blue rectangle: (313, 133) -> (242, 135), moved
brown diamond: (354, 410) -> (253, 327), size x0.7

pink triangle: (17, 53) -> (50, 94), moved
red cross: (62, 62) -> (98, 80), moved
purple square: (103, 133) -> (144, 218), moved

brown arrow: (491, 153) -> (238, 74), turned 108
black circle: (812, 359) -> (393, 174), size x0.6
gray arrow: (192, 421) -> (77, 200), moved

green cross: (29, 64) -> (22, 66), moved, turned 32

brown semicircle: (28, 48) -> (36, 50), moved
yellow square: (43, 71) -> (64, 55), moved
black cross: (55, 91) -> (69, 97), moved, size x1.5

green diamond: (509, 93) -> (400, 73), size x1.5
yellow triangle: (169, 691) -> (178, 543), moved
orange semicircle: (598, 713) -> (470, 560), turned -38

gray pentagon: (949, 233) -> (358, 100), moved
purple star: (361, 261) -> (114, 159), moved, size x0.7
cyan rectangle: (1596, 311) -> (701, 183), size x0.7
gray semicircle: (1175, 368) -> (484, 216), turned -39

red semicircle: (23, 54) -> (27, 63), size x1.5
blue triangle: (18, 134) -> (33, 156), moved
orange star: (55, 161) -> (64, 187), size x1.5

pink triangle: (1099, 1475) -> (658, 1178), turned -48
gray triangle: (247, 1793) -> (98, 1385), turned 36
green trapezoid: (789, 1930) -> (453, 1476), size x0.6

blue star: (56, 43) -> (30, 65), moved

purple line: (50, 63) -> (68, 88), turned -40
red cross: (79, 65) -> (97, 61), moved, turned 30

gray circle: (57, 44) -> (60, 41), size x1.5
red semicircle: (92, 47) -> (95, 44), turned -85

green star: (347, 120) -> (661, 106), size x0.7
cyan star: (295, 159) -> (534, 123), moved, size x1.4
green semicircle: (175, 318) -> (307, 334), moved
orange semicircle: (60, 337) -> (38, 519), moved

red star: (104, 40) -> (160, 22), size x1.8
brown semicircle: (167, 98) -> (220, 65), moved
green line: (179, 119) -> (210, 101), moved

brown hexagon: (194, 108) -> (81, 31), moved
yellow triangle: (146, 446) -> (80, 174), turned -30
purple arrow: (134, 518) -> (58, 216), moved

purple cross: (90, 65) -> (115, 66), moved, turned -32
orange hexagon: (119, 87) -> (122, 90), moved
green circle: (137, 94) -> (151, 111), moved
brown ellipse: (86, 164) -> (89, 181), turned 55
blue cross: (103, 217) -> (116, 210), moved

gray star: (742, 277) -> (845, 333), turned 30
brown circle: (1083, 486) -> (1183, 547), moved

**PROMPT**
When a line in the listing has the word "cyan", return that line.

**RESPONSE BOX**
cyan rectangle: (1596, 311) -> (701, 183), size x0.7
cyan star: (295, 159) -> (534, 123), moved, size x1.4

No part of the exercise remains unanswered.